* Required action *
Please give again, word for word, each line that falls between the line with "(412, 297) = (682, 388): grey" and the end of the data, inclusive.

---- Data extracts

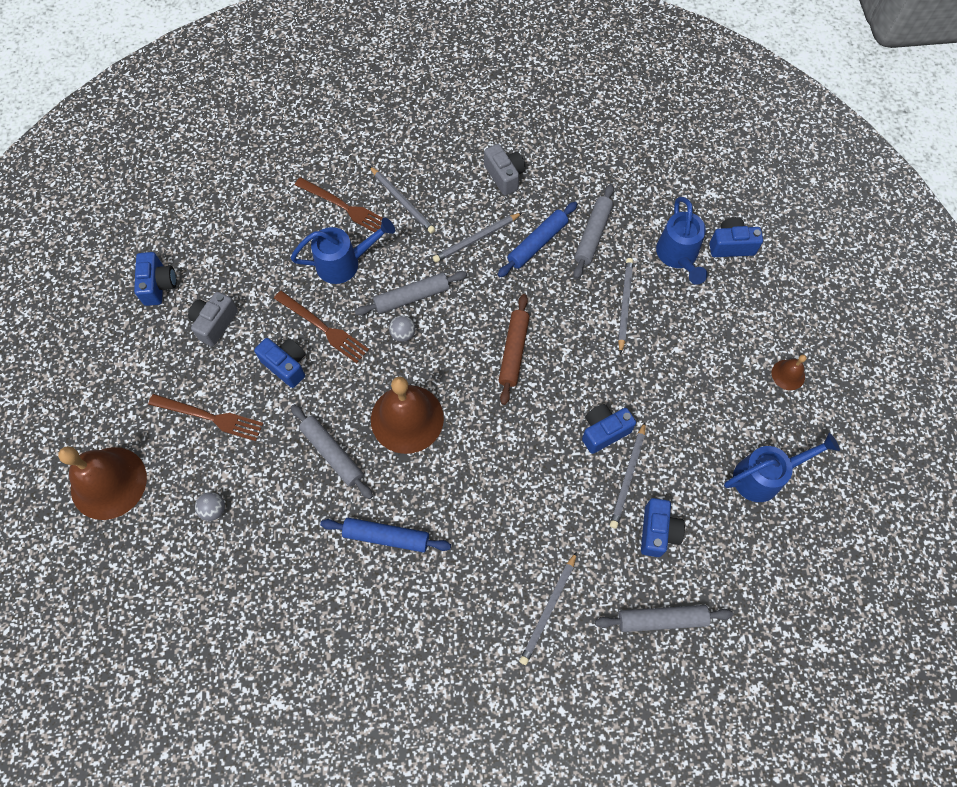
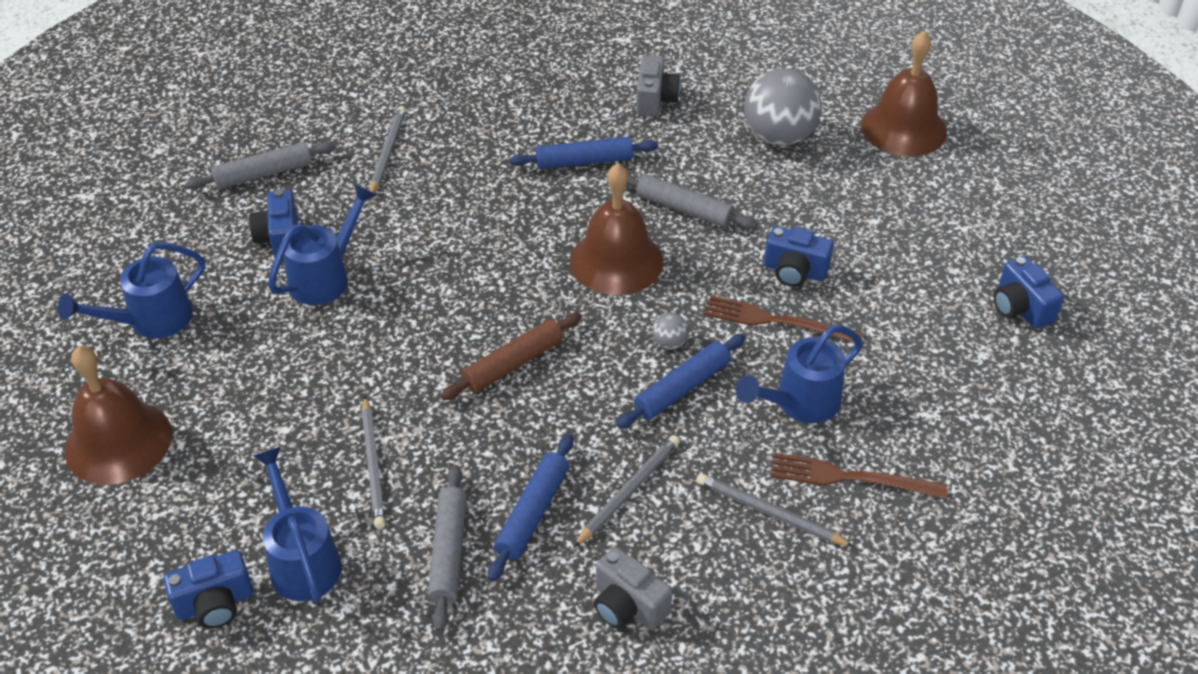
camera: 160 degrees right, 20 degrees down
(210, 417) = (844, 203): brown fork -> none
(214, 510) = (778, 136): grey ball -> grey ball, size x2.37
(215, 323) = (914, 288): grey camera -> grey camera (655, 100)
(412, 297) = (682, 388): grey rolling pin -> blue rolling pin
(513, 351) = (513, 364): brown rolling pin -> brown rolling pin turned 60 degrees clockwise
(604, 431) = (366, 312): blue camera -> none
(628, 477) = (325, 277): grey pencil -> blue watering can
(788, 374) = (118, 442): brown bell -> brown bell, size x2.14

--------

* Task output *
(412, 297) = (682, 388): grey rolling pin -> blue rolling pin
(513, 351) = (513, 364): brown rolling pin -> brown rolling pin turned 60 degrees clockwise
(604, 431) = (366, 312): blue camera -> none
(628, 477) = (325, 277): grey pencil -> blue watering can
(788, 374) = (118, 442): brown bell -> brown bell, size x2.14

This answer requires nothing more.